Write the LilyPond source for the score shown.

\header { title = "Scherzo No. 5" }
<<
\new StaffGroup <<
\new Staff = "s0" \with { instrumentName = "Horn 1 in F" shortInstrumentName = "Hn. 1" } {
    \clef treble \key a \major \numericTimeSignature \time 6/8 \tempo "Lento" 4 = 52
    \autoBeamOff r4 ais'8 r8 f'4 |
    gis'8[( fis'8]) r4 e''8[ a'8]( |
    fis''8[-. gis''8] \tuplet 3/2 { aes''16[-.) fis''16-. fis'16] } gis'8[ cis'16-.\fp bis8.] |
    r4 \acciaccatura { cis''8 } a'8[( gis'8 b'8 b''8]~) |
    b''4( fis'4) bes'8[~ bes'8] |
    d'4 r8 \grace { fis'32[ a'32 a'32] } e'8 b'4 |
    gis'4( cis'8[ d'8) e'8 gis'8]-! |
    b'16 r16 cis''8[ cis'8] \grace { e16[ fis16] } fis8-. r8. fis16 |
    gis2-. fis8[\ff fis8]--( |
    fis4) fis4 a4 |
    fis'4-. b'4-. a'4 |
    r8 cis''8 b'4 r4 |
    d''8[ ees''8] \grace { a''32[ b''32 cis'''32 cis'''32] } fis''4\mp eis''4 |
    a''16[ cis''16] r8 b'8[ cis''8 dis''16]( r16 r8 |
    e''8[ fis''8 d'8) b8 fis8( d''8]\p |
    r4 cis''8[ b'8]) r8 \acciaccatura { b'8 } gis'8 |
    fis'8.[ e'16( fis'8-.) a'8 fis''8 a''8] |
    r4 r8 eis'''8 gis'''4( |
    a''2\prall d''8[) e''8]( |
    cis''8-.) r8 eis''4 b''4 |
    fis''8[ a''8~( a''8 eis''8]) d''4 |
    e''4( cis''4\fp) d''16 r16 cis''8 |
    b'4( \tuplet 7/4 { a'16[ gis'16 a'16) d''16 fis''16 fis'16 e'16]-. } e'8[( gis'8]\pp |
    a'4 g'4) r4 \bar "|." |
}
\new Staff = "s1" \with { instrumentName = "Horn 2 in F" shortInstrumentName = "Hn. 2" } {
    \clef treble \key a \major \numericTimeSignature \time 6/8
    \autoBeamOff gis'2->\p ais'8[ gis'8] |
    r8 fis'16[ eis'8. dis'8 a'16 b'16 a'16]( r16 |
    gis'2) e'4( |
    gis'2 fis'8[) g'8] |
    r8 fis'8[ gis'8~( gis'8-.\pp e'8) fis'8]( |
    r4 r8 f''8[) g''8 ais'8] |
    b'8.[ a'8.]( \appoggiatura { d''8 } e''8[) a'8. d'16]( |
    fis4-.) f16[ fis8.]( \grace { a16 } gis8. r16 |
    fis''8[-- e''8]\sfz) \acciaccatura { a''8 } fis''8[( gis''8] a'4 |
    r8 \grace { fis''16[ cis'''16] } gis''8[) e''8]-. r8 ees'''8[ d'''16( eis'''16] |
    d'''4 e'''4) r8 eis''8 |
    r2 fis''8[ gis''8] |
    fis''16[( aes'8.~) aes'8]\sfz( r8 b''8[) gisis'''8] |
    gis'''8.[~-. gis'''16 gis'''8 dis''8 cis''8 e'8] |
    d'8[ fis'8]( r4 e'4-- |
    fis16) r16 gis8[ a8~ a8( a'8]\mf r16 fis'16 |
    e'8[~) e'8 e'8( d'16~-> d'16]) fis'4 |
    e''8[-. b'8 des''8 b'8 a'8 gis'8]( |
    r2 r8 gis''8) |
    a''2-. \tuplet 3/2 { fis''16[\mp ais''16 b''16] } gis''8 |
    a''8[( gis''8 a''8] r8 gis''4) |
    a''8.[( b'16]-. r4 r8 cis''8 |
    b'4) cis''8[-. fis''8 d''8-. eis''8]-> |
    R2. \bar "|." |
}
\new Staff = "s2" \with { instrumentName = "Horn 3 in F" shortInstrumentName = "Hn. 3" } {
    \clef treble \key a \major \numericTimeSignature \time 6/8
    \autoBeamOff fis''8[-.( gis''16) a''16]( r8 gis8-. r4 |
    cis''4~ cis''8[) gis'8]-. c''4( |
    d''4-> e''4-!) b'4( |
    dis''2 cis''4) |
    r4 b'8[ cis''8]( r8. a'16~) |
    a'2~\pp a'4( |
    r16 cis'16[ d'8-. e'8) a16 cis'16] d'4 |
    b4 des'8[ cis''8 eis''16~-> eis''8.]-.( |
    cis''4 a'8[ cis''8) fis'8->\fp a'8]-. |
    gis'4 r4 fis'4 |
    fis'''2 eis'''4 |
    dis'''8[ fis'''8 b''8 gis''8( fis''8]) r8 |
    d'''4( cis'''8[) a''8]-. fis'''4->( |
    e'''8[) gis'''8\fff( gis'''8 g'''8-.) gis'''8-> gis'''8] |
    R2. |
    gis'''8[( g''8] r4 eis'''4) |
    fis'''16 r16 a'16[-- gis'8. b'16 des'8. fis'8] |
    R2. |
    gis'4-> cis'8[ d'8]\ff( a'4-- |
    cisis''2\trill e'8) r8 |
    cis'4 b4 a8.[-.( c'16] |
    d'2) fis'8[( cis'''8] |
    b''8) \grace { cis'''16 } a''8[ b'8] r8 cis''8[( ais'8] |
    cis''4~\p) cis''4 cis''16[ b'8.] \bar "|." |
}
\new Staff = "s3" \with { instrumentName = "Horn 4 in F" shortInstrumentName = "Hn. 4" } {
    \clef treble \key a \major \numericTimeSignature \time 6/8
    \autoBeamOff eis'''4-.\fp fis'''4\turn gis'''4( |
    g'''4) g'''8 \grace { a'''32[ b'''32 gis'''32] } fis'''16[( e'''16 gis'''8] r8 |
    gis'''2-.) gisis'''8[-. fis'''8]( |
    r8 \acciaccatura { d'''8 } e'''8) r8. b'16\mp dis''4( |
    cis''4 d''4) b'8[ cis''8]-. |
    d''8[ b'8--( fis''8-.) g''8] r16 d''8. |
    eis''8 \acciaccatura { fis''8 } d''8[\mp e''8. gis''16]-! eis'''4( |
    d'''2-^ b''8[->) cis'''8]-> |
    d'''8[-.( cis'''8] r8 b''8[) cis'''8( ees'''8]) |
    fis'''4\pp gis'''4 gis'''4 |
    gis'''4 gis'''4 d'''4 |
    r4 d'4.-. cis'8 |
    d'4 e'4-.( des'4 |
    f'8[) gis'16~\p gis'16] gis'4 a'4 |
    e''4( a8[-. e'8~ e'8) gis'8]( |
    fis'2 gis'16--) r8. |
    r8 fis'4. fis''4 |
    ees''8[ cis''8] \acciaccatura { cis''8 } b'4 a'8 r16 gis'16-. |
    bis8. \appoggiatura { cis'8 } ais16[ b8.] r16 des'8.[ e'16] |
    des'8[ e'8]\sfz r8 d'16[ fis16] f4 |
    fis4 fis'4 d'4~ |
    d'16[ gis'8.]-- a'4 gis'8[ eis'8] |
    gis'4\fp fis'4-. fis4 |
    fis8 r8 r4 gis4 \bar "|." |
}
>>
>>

WHAT IS BEING ASKED: Collect every line in the entries above that contains the string "tuplet", and reproduce each line in full.

FINISHED ANSWER:
    fis''8[-. gis''8] \tuplet 3/2 { aes''16[-.) fis''16-. fis'16] } gis'8[ cis'16-.\fp bis8.] |
    b'4( \tuplet 7/4 { a'16[ gis'16 a'16) d''16 fis''16 fis'16 e'16]-. } e'8[( gis'8]\pp |
    a''2-. \tuplet 3/2 { fis''16[\mp ais''16 b''16] } gis''8 |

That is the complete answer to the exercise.